TASK TO CARRY OUT: Only the number is wanted: tally the lines below that contain the word "missing".
::: SUPPLIED RECORDS :::
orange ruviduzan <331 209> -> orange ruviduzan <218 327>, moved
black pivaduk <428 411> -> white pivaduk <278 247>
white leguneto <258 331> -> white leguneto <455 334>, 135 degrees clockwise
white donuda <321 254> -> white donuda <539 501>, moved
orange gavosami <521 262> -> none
:::
::: SUPPLIED RECORDS :::
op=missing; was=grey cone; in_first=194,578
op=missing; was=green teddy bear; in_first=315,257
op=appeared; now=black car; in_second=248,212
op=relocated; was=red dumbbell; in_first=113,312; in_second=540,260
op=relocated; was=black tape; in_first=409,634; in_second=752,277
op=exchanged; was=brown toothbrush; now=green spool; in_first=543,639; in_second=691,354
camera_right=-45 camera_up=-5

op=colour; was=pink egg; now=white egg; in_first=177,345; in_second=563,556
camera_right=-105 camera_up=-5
:::
REPLY TO THE TASK: 2